- [Work instruction] How many lines in the entries below contain the word "fioletowy"? Answer with the number and nothing else.

- [Entries provided]
○ ○ ○ ○ ○

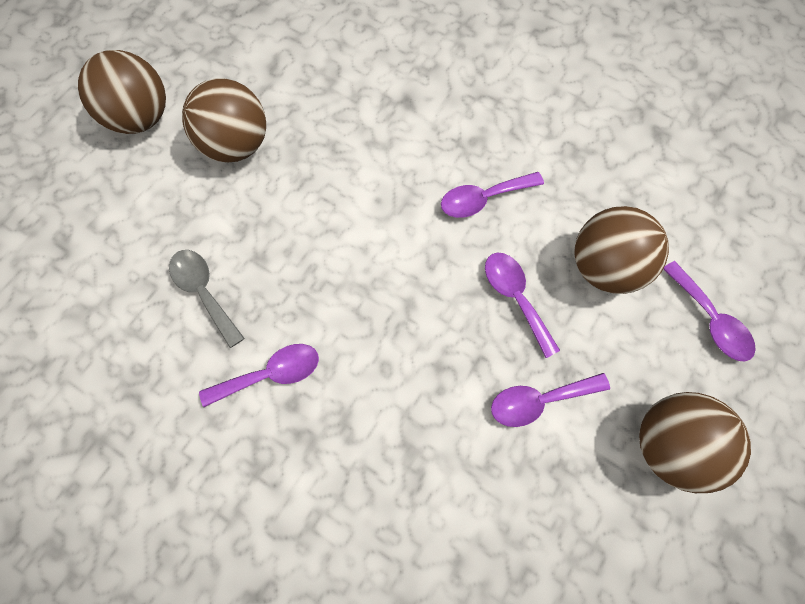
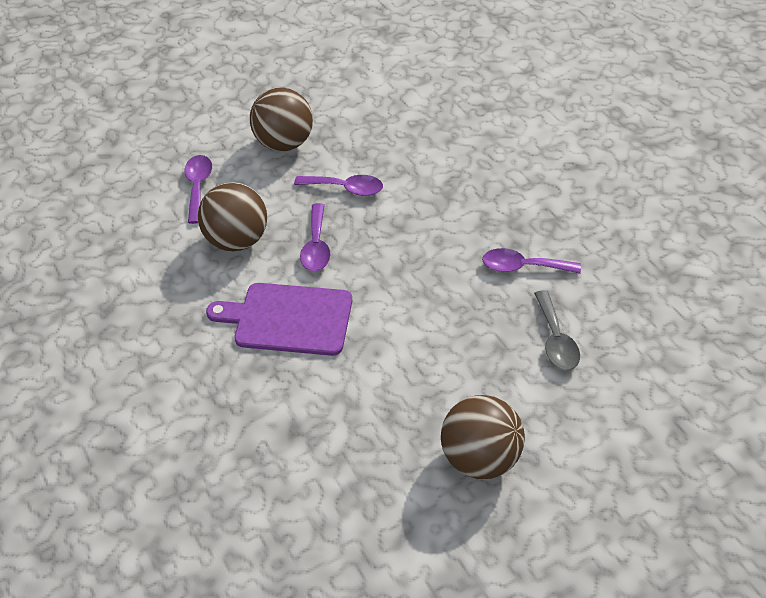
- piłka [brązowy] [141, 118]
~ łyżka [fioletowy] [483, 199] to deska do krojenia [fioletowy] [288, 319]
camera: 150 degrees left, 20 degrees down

○ ○ ○ ○ ○

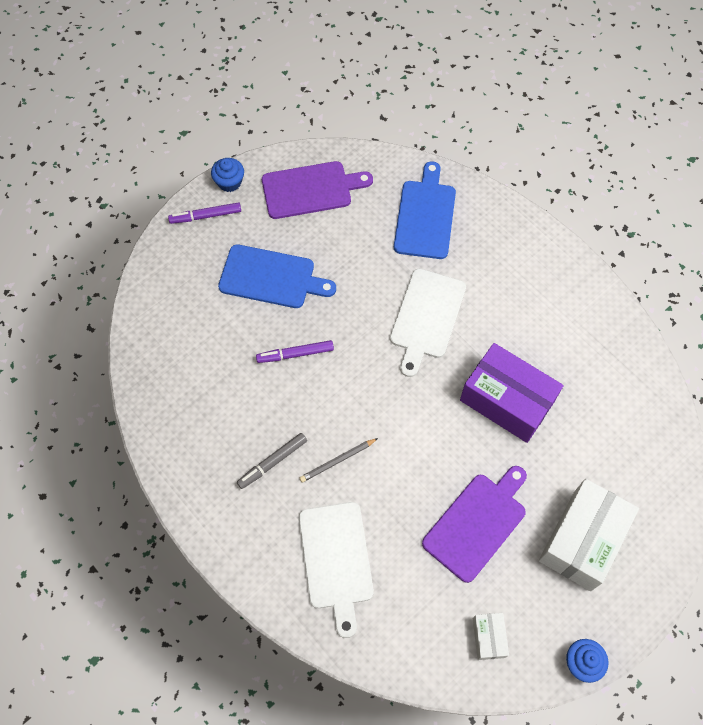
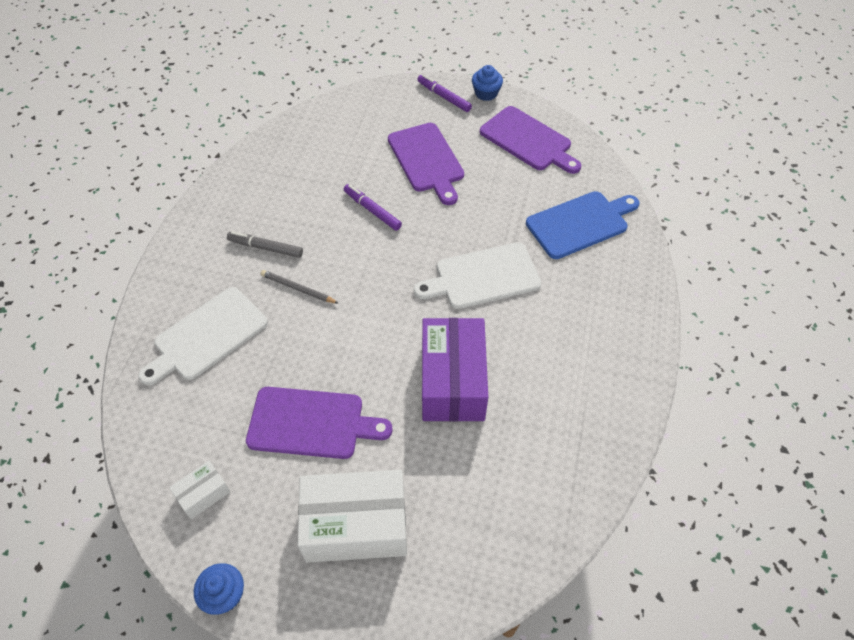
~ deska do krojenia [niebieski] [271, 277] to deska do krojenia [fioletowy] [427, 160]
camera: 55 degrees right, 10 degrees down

○ ○ ○ ○ ○

- [Solution] 2